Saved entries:
|---|

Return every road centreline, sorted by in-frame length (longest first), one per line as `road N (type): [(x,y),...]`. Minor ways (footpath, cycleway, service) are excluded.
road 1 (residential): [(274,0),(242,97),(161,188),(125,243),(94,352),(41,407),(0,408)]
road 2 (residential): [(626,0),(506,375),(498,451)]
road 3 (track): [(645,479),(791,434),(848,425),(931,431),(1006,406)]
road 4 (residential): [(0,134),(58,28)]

|---|

Your answer must be an exact copy of every entry above.

Return every road centreline, sorted by in-frame length (longest first), one per line as `road N (type): [(x,y),...]`. Minor ways (footpath, cycleway, service) are excluded.
road 1 (residential): [(274,0),(242,97),(161,188),(125,243),(94,352),(41,407),(0,408)]
road 2 (residential): [(626,0),(506,375),(498,451)]
road 3 (track): [(645,479),(791,434),(848,425),(931,431),(1006,406)]
road 4 (residential): [(0,134),(58,28)]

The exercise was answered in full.